Read the records below. Copy each line where the string "truskawka" occurs.

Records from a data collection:
......

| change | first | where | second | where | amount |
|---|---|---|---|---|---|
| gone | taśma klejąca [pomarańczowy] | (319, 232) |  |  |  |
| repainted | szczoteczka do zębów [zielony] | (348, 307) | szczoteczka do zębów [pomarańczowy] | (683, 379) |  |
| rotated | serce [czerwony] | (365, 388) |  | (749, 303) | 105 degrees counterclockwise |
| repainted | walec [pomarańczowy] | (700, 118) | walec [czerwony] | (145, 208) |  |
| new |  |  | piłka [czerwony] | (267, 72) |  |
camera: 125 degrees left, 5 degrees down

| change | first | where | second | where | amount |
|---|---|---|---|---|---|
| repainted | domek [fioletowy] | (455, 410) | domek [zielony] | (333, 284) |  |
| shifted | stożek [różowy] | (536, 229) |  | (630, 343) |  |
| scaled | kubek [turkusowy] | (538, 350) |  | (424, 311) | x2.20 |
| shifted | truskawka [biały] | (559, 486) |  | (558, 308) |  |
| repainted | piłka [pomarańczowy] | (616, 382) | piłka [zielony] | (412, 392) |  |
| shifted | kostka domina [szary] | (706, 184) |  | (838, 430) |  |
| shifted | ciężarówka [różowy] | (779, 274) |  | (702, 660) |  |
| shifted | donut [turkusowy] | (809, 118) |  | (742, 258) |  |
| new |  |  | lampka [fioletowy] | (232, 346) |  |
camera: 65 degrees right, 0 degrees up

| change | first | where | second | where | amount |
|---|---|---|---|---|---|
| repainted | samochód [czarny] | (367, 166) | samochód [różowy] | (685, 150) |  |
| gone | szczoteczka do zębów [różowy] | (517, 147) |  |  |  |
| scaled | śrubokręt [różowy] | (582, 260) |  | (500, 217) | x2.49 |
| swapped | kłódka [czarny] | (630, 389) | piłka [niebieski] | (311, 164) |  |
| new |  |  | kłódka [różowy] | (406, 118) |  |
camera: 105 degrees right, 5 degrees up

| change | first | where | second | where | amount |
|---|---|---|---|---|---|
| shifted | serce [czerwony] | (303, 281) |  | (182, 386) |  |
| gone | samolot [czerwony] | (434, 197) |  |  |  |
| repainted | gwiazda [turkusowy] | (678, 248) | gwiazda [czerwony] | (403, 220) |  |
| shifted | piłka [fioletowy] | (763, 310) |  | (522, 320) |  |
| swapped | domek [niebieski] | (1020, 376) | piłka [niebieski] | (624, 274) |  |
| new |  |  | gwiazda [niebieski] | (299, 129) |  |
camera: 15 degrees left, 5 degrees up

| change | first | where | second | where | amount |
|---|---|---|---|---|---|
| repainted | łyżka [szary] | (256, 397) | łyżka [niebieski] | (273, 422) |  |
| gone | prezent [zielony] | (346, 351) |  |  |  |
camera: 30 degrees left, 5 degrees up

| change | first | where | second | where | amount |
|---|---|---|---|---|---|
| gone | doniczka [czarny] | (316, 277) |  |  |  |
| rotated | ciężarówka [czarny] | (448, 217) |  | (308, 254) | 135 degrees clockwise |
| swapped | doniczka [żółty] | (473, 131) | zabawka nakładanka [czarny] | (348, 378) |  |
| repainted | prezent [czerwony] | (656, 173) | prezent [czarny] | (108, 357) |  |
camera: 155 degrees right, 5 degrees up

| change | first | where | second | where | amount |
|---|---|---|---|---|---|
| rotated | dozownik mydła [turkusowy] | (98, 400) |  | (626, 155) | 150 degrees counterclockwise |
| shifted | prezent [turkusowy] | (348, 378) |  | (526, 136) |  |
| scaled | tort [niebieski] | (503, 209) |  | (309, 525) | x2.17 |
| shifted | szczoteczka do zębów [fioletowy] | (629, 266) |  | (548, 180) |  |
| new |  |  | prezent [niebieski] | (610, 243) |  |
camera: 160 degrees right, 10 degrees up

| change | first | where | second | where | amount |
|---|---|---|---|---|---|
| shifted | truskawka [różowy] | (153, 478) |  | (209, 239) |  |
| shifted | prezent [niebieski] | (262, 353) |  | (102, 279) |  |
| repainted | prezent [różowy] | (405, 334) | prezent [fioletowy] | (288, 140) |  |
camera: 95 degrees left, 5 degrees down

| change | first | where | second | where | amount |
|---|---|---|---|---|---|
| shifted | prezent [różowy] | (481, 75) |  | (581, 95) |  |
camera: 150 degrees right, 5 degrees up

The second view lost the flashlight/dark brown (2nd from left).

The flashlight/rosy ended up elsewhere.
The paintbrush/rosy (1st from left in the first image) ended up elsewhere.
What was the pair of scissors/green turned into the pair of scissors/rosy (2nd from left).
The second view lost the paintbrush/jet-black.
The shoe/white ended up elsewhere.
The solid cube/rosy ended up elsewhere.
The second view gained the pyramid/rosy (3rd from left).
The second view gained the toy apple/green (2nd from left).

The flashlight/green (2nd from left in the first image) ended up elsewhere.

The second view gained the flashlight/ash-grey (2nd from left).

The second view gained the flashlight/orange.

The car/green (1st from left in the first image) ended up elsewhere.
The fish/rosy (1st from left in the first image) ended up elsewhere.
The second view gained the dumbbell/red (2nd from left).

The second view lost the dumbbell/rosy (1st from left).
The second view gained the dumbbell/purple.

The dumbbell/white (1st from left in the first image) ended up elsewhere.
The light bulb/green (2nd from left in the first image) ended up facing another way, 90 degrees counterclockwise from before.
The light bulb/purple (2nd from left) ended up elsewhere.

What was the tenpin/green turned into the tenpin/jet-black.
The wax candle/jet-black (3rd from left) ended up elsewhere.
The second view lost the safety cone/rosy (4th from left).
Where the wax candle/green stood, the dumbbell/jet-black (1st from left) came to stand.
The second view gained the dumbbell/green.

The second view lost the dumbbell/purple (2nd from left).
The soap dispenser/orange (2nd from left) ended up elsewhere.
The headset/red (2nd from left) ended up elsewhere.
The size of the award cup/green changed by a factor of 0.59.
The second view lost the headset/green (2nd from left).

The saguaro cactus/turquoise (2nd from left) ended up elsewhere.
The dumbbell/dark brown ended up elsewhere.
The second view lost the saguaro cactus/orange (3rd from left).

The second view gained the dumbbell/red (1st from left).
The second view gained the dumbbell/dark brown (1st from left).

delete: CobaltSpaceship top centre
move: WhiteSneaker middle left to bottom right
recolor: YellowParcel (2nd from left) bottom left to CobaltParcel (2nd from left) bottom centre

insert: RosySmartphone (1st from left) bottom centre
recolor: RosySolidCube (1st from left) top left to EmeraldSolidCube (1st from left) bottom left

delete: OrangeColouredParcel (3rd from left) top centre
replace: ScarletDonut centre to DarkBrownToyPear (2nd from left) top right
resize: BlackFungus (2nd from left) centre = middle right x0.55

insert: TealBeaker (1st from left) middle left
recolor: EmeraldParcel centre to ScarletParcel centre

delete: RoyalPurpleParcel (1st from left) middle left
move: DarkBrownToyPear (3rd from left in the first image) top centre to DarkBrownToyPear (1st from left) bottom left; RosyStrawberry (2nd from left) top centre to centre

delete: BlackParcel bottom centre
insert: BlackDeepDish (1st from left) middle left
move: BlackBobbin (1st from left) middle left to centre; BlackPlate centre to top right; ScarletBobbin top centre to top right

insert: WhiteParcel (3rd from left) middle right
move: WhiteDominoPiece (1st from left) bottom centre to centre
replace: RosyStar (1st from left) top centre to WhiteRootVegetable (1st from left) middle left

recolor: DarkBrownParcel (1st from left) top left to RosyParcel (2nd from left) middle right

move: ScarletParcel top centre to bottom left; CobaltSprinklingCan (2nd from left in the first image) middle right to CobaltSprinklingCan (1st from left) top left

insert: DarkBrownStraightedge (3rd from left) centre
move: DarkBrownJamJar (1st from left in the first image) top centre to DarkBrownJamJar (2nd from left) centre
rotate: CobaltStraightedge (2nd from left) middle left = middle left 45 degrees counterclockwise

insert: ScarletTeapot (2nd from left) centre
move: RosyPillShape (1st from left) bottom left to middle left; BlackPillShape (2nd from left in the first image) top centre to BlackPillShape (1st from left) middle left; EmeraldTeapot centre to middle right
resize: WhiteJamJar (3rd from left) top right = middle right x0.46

......

* _Answer section_:
| shifted | truskawka [biały] | (559, 486) |  | (558, 308) |  |
| shifted | truskawka [różowy] | (153, 478) |  | (209, 239) |  |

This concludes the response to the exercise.